What is needed: Leaving out every picture, please repeat exactly the line that contains "green diamond: moved 8 px right, 1 px down" and each line after it through the final line below.

(Shape state transition data)
□ □ □ □ □ □ □

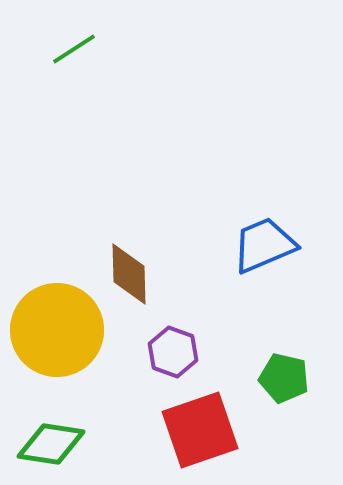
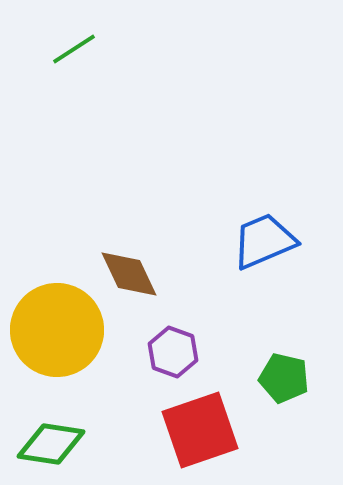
blue trapezoid: moved 4 px up
brown diamond: rotated 24 degrees counterclockwise
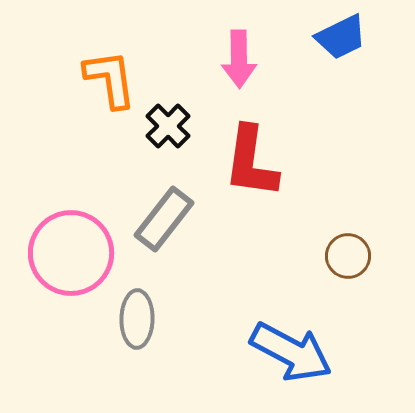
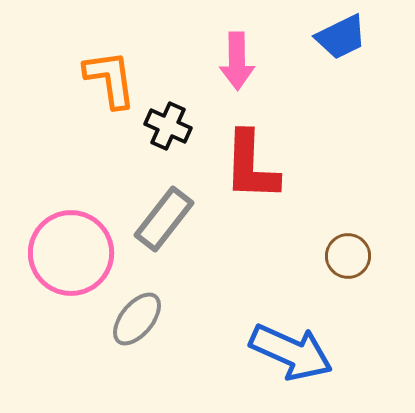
pink arrow: moved 2 px left, 2 px down
black cross: rotated 21 degrees counterclockwise
red L-shape: moved 4 px down; rotated 6 degrees counterclockwise
gray ellipse: rotated 38 degrees clockwise
blue arrow: rotated 4 degrees counterclockwise
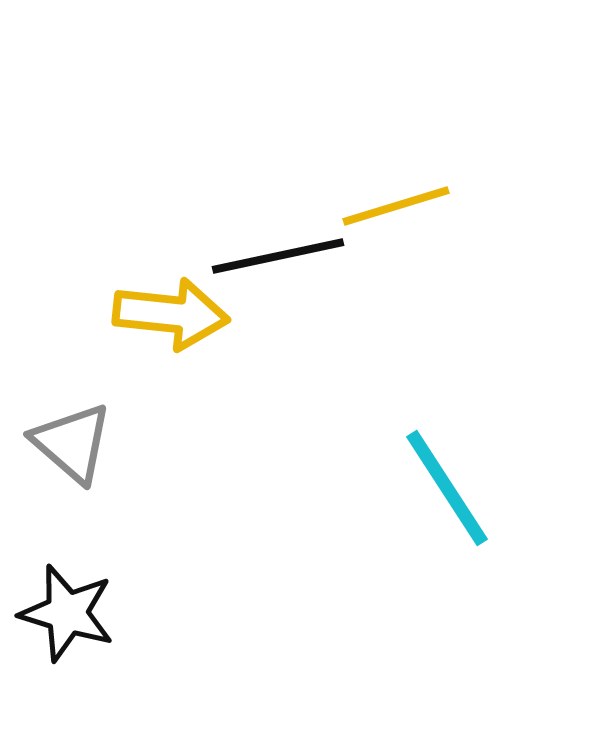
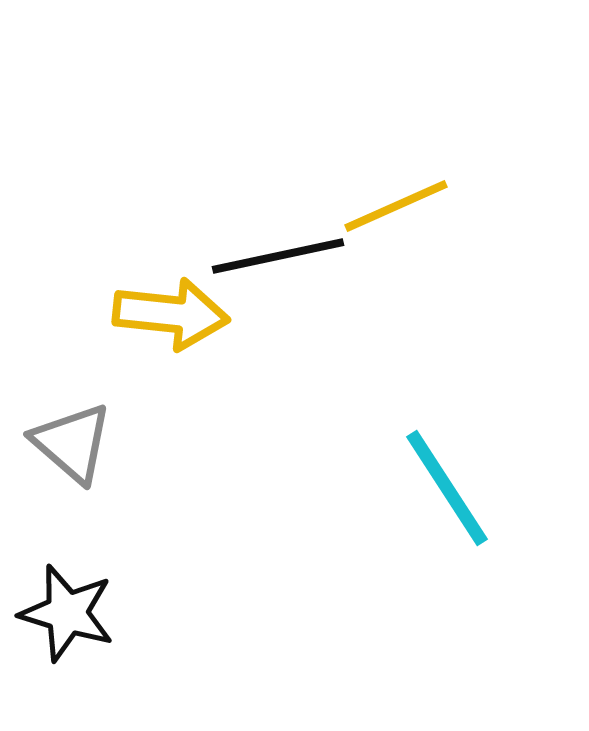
yellow line: rotated 7 degrees counterclockwise
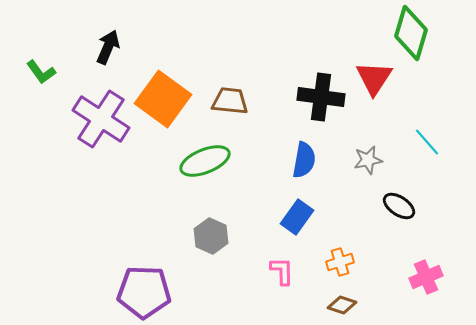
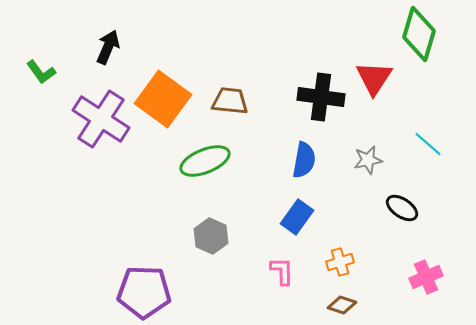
green diamond: moved 8 px right, 1 px down
cyan line: moved 1 px right, 2 px down; rotated 8 degrees counterclockwise
black ellipse: moved 3 px right, 2 px down
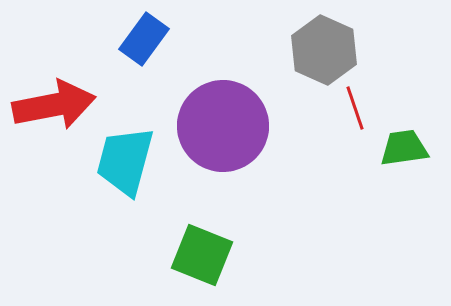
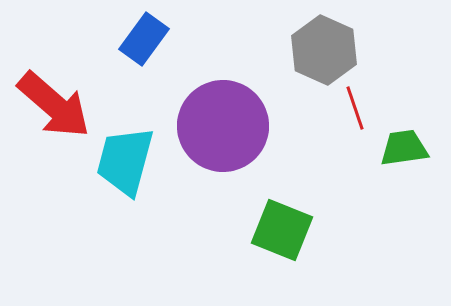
red arrow: rotated 52 degrees clockwise
green square: moved 80 px right, 25 px up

□ □ □ □ □ □ □

Exercise result:
green diamond: moved 8 px right, 1 px down
cyan line: moved 1 px right, 2 px down; rotated 8 degrees counterclockwise
black ellipse: moved 3 px right, 2 px down
red arrow: rotated 52 degrees clockwise
green square: moved 80 px right, 25 px up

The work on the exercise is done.